[Input data]:
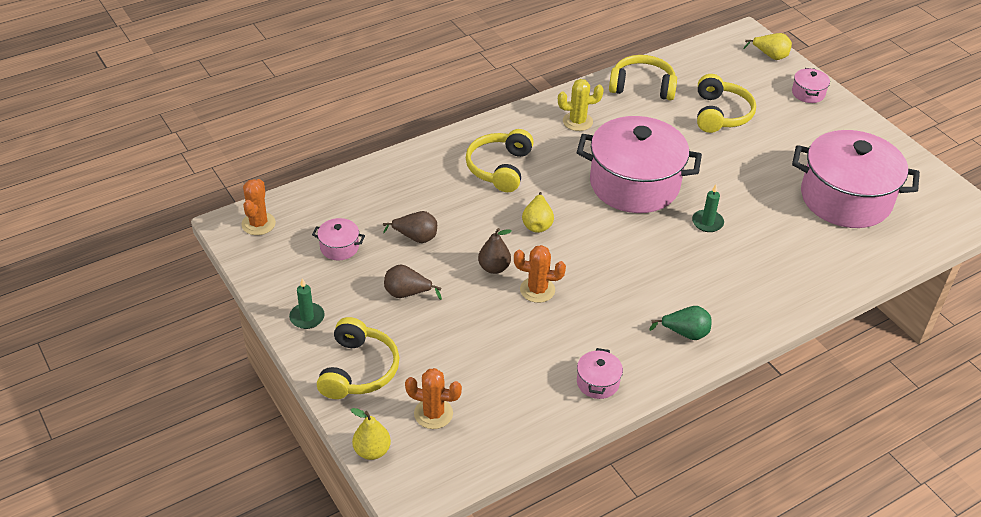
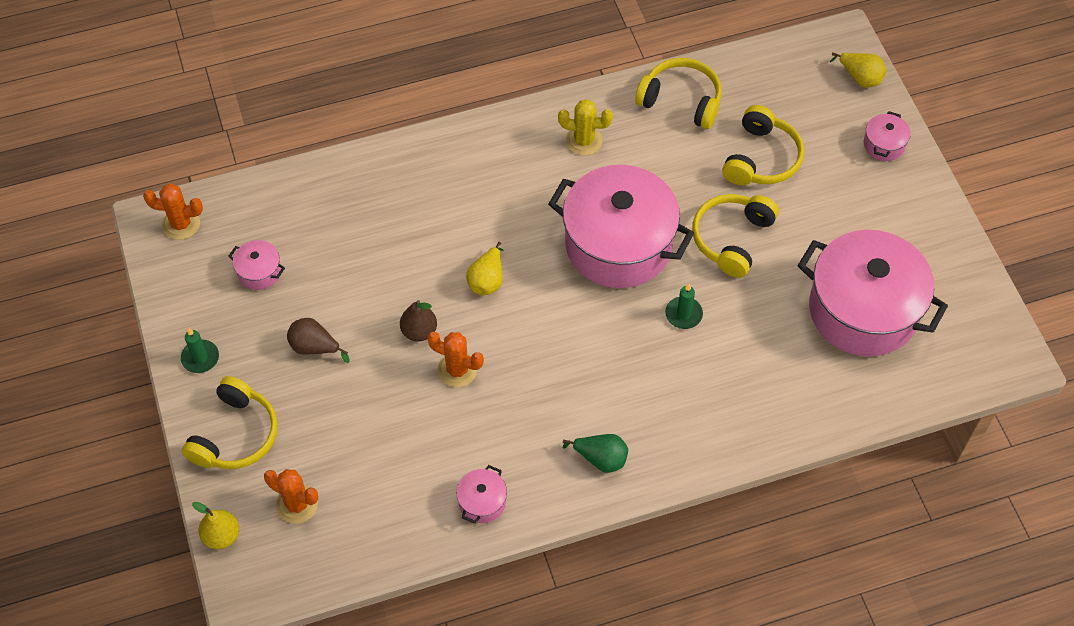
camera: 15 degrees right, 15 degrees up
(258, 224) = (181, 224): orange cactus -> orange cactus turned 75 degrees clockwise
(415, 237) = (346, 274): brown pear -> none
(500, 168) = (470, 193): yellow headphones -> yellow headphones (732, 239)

[Task directions]:
For the string "degrees", go line by line through the material and copy every line that has it.

[Result of the exercise]:
camera: 15 degrees right, 15 degrees up
(258, 224) = (181, 224): orange cactus -> orange cactus turned 75 degrees clockwise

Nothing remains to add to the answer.